** Opening Material provided block **

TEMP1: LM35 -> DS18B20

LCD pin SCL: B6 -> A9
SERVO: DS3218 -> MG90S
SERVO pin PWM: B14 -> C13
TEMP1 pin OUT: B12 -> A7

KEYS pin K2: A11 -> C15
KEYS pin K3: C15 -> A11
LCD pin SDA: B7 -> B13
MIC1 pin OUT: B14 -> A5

** Closing Material provided block **
** Opening Material provided block **

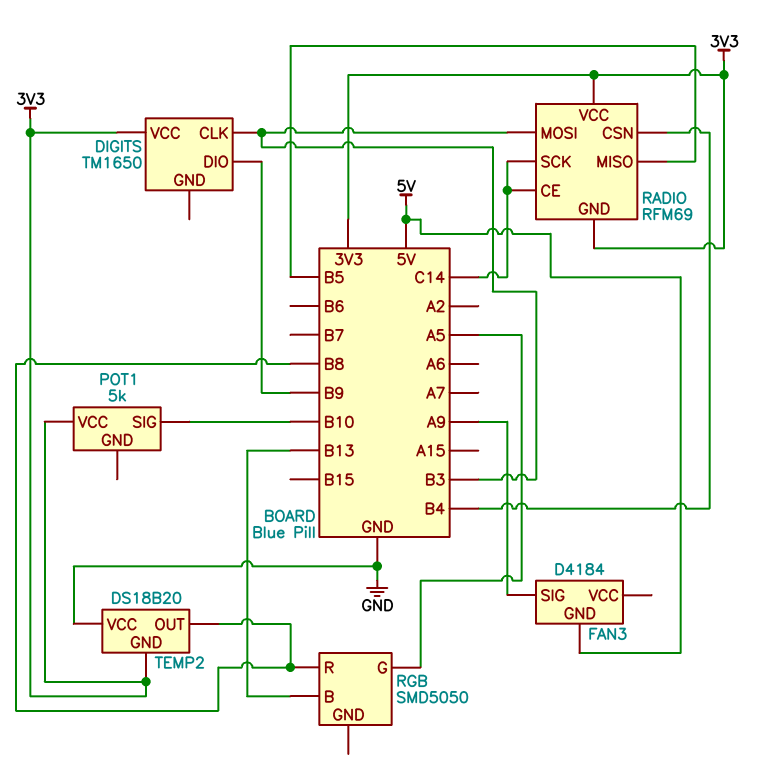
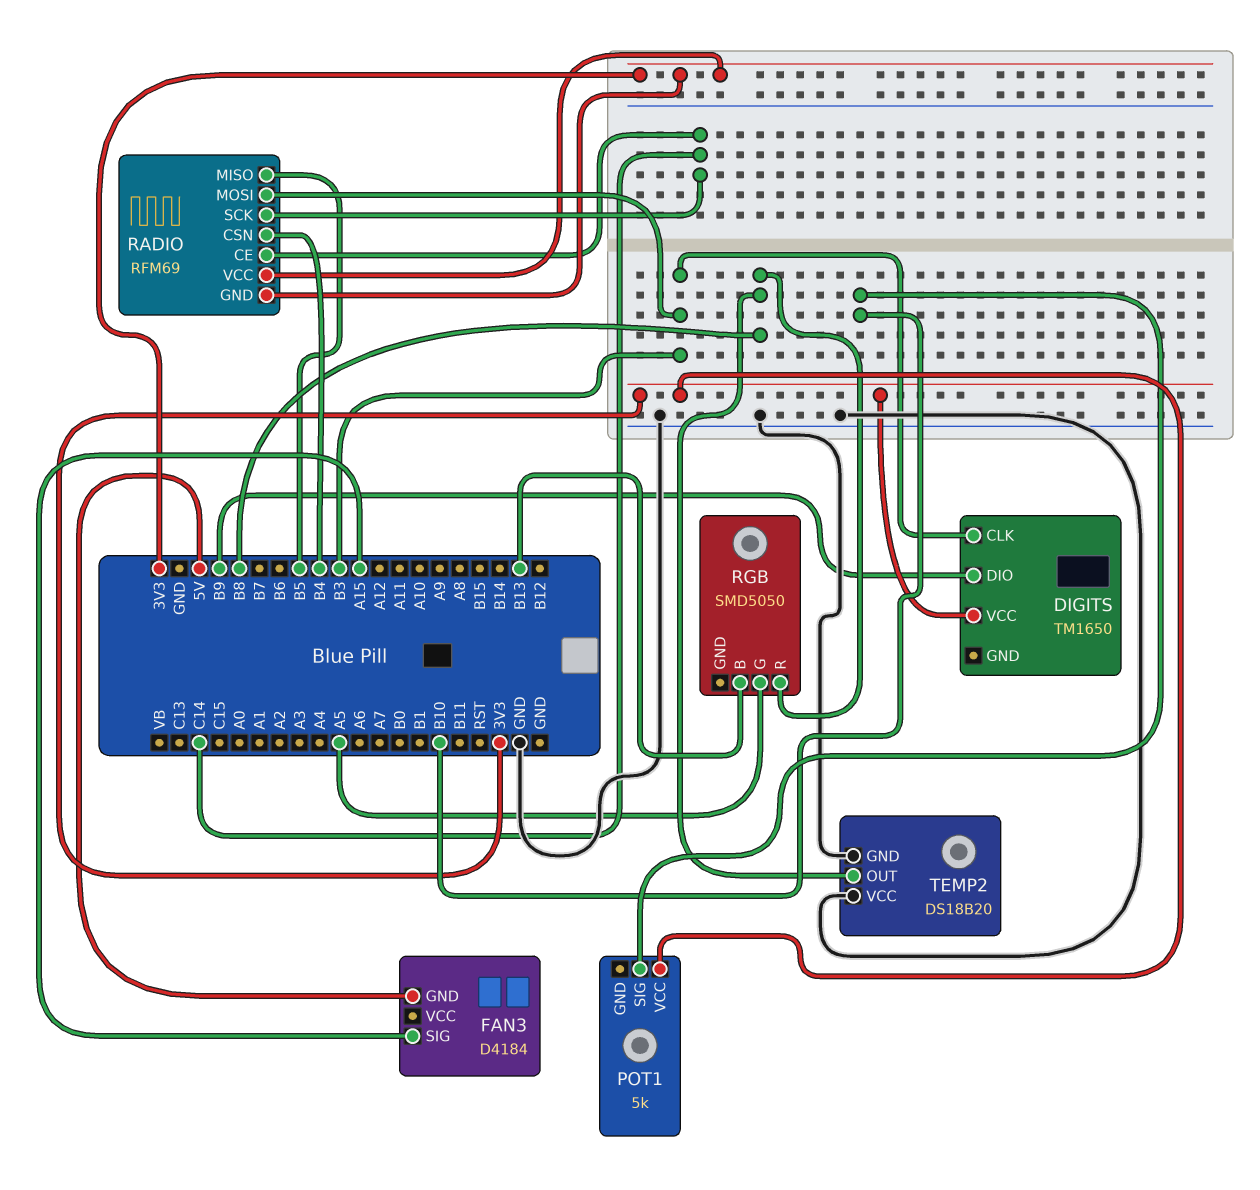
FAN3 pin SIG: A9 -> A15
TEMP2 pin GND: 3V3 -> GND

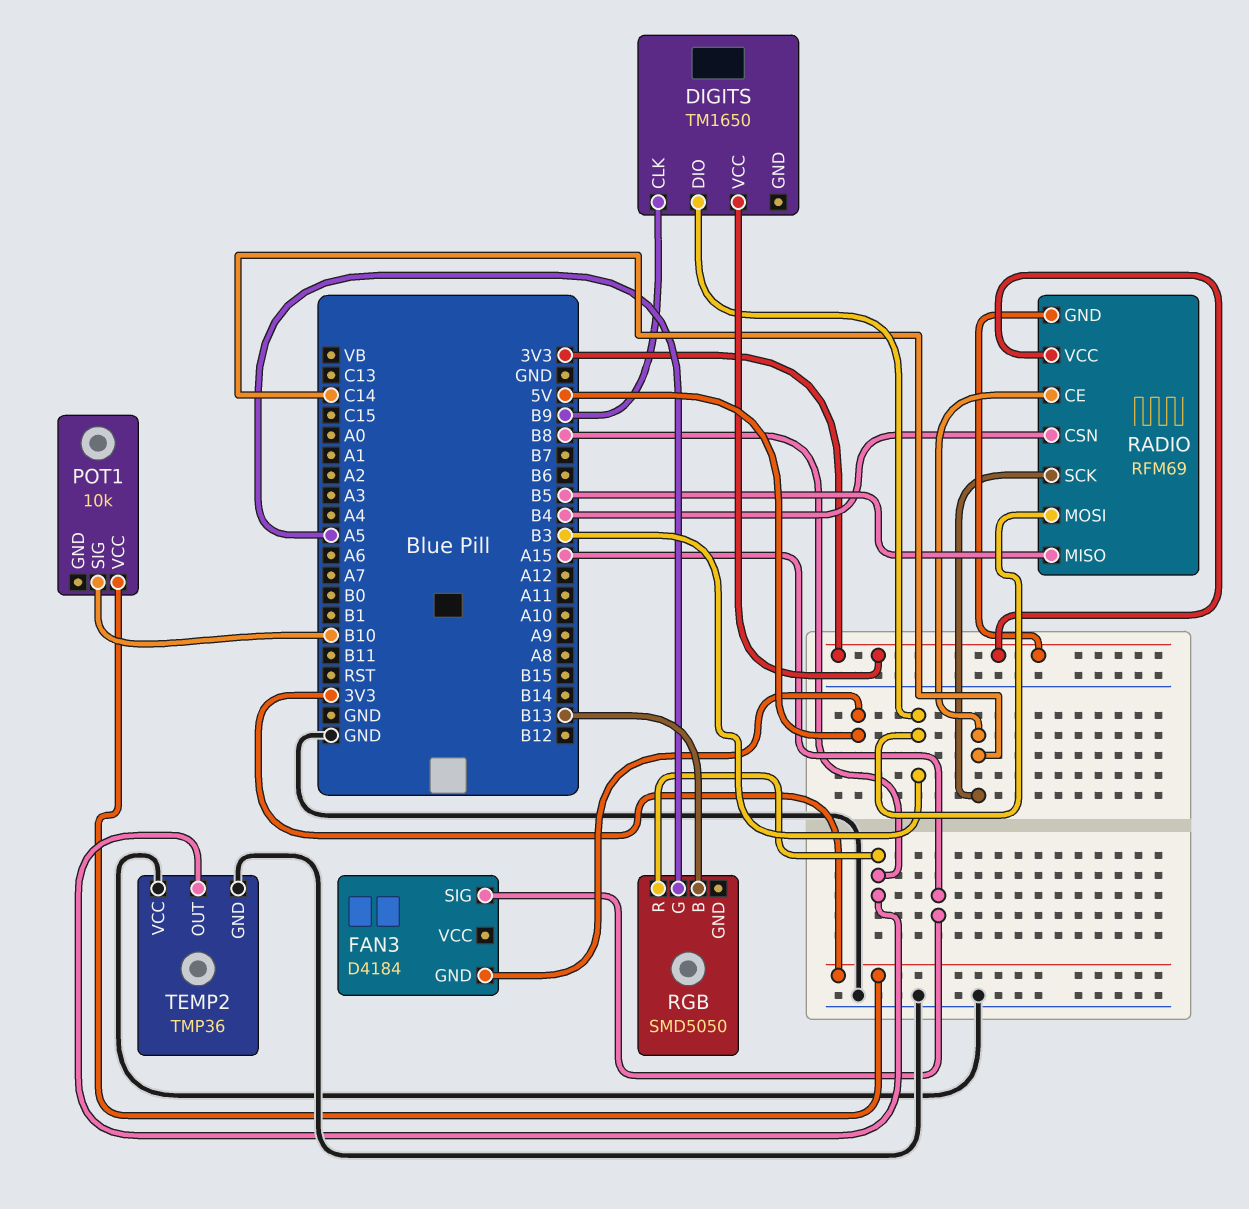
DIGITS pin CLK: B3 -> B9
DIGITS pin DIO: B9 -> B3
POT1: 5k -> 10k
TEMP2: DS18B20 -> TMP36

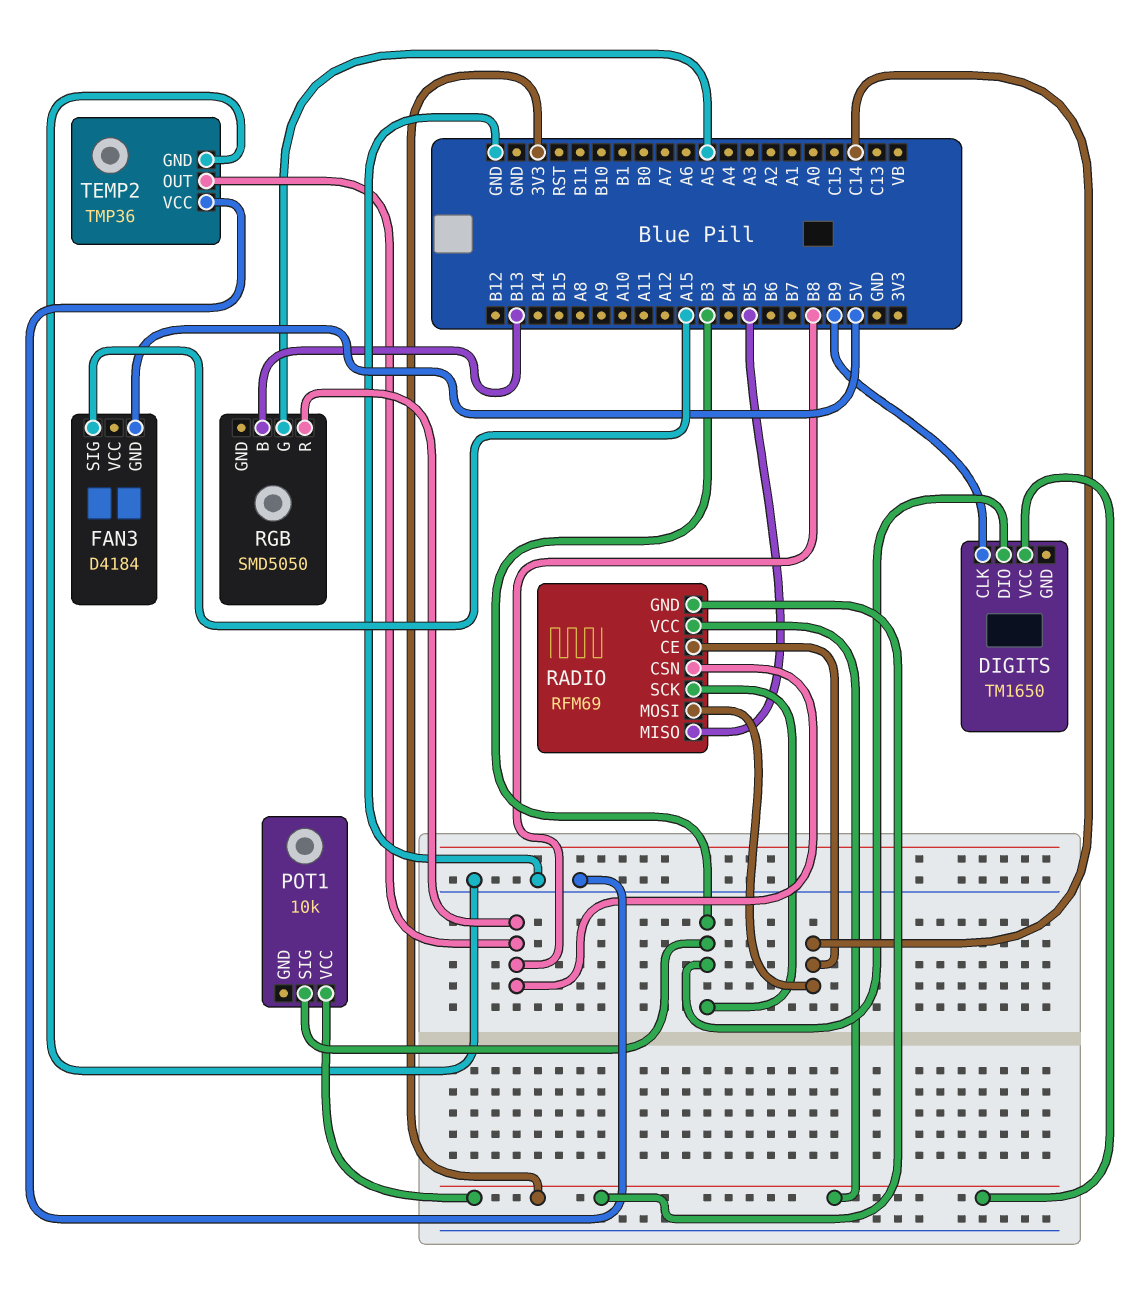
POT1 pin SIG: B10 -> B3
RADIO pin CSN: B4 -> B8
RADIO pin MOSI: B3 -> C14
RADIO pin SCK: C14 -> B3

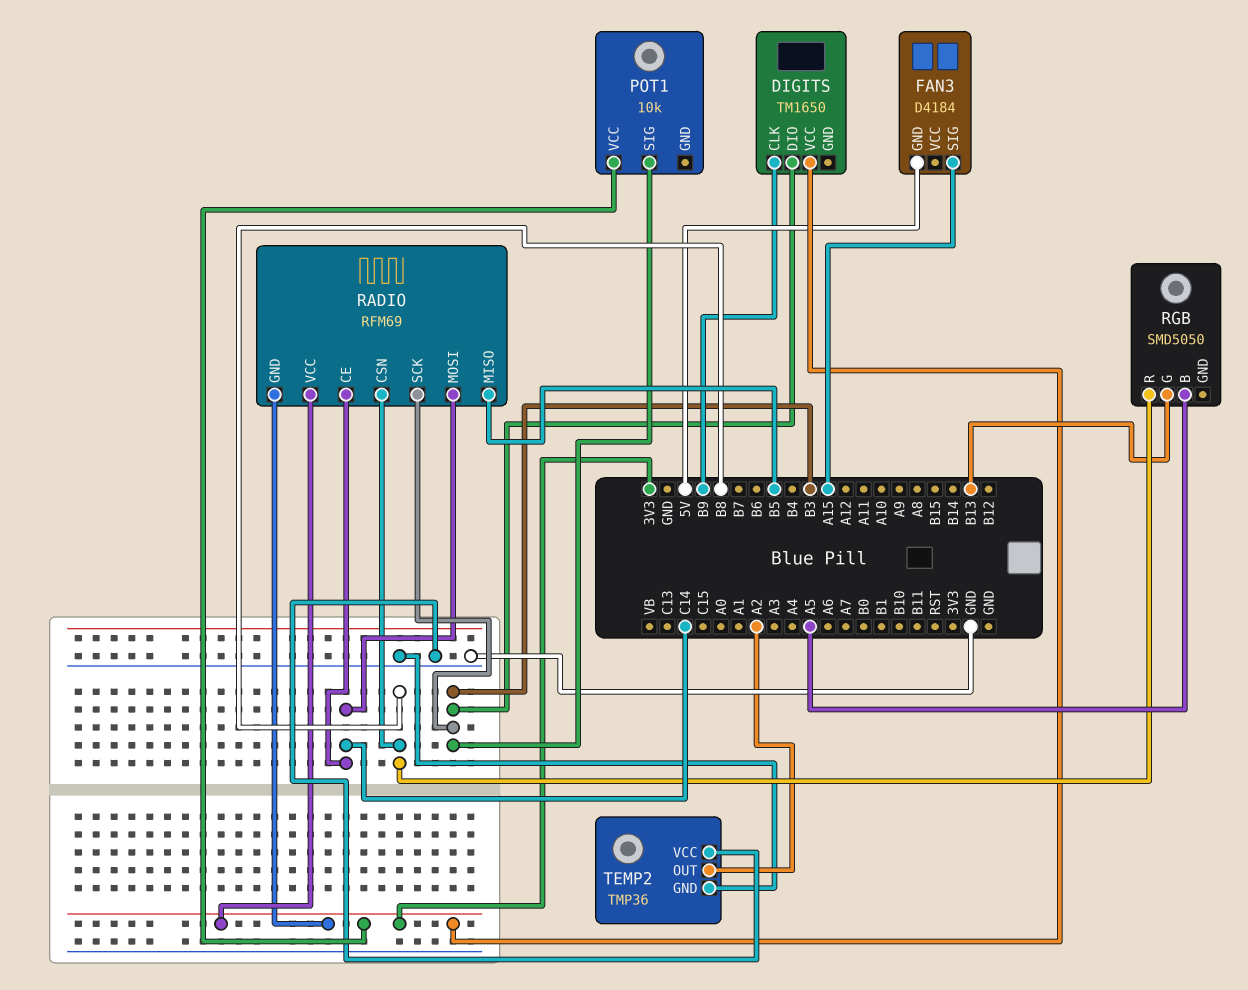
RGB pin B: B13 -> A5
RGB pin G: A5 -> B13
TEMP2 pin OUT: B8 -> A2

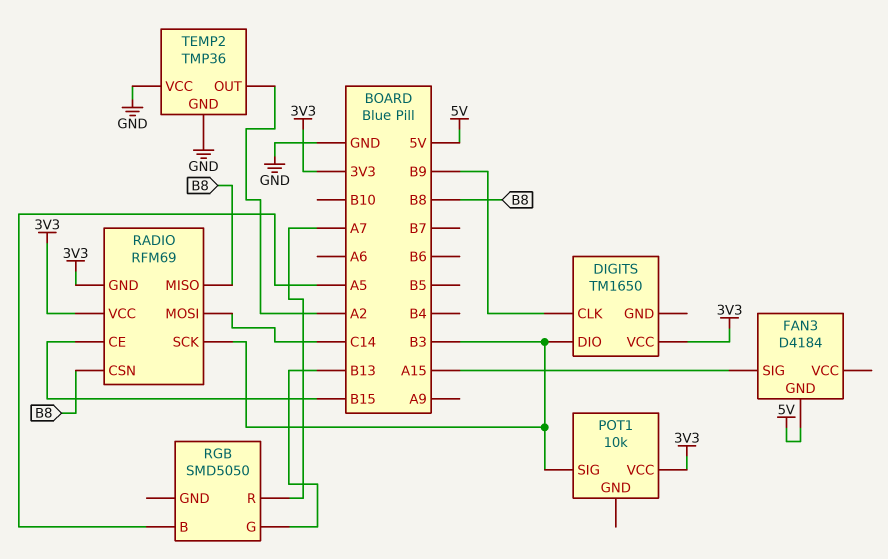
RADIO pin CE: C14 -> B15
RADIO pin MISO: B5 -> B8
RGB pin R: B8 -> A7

** Closing Material provided block **

Activity => Output only the lines above from the one containing "RADIO pin CSN: B4 -> B8" to the one containing "RGB pin R: B8 -> A7", both included, exactly as written and with no pictures.

Answer for the task =>
RADIO pin CSN: B4 -> B8
RADIO pin MOSI: B3 -> C14
RADIO pin SCK: C14 -> B3

RGB pin B: B13 -> A5
RGB pin G: A5 -> B13
TEMP2 pin OUT: B8 -> A2

RADIO pin CE: C14 -> B15
RADIO pin MISO: B5 -> B8
RGB pin R: B8 -> A7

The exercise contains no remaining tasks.